**EXERCISE PROMPT**
Go to the line containing "C2: 68uF (plus" in the records below and print it and every following line exactly, on through the line containing "R1: none -> 33 (+24V, AC1)", then stop.

**PROVIDED ENTRIES**
·····
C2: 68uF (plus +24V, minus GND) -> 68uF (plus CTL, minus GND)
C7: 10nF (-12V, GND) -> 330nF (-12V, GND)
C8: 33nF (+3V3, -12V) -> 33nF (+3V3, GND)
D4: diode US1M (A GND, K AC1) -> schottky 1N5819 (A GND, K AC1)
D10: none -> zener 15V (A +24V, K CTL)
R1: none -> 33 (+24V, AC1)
·····
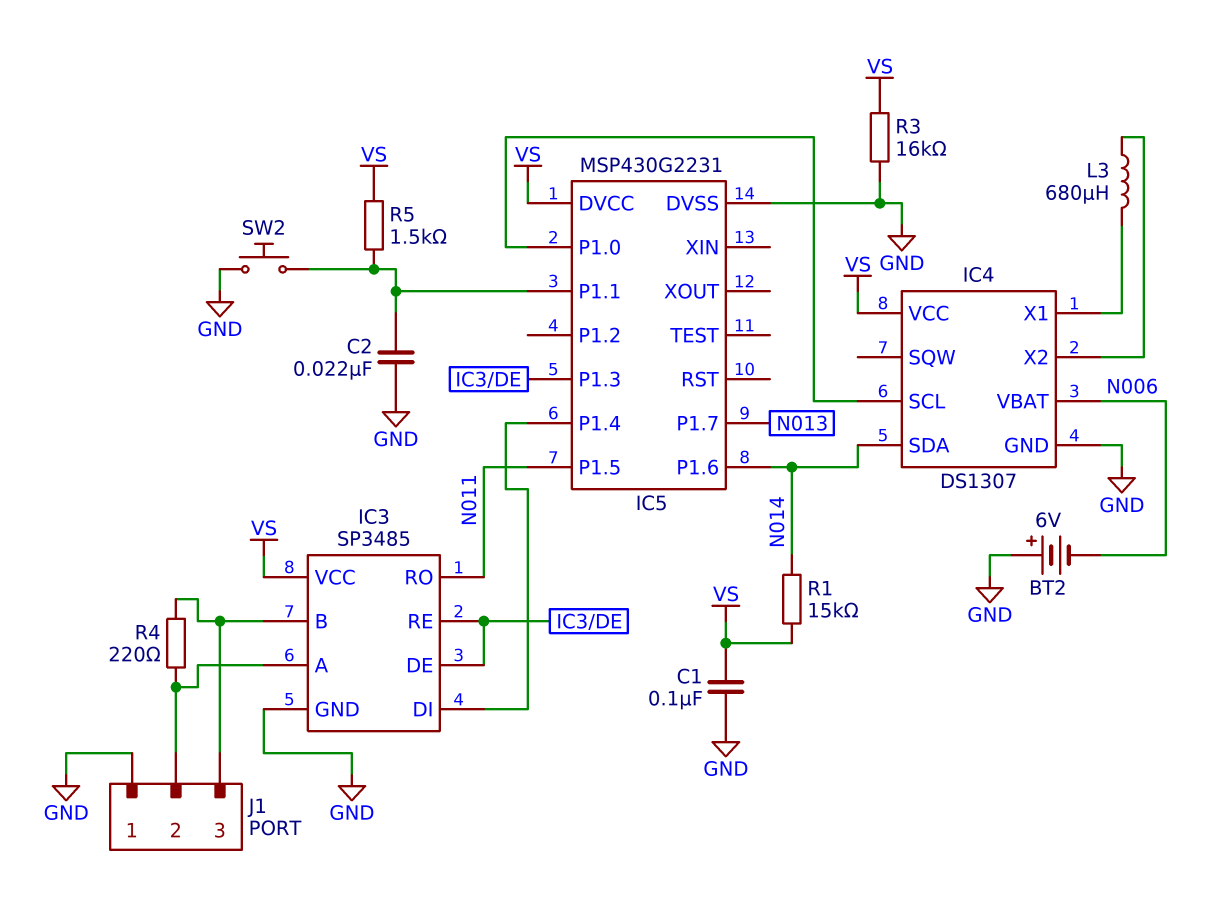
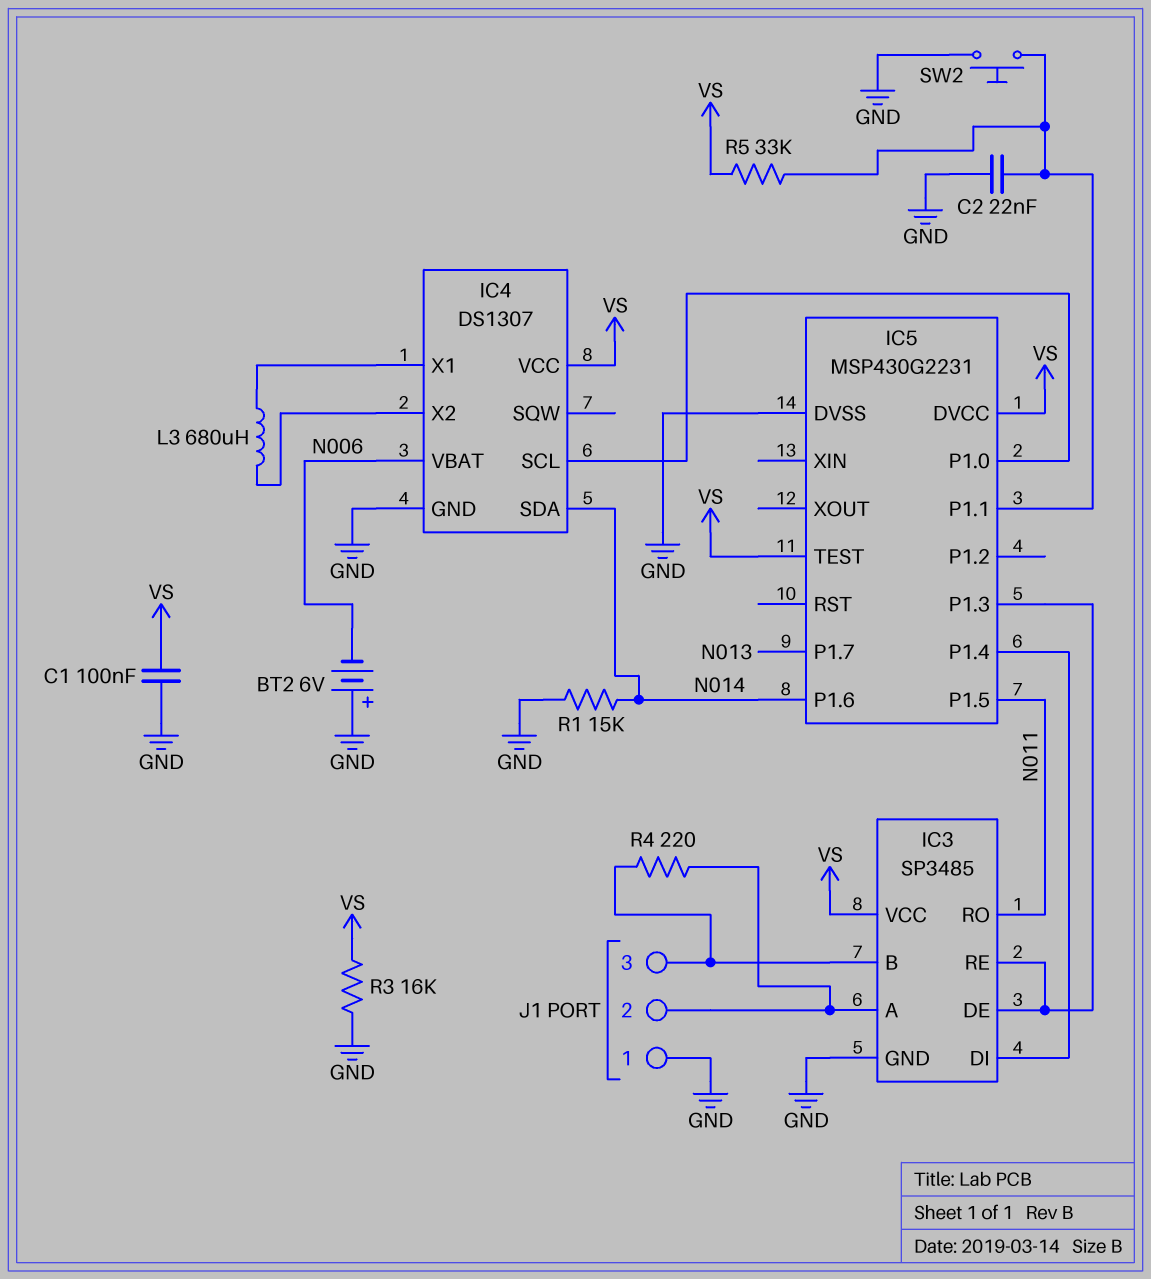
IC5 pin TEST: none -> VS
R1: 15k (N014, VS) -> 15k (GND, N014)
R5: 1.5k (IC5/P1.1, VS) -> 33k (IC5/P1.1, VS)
·····
**YOUR RESPONSE**
C2: 68uF (plus +24V, minus GND) -> 68uF (plus CTL, minus GND)
C7: 10nF (-12V, GND) -> 330nF (-12V, GND)
C8: 33nF (+3V3, -12V) -> 33nF (+3V3, GND)
D4: diode US1M (A GND, K AC1) -> schottky 1N5819 (A GND, K AC1)
D10: none -> zener 15V (A +24V, K CTL)
R1: none -> 33 (+24V, AC1)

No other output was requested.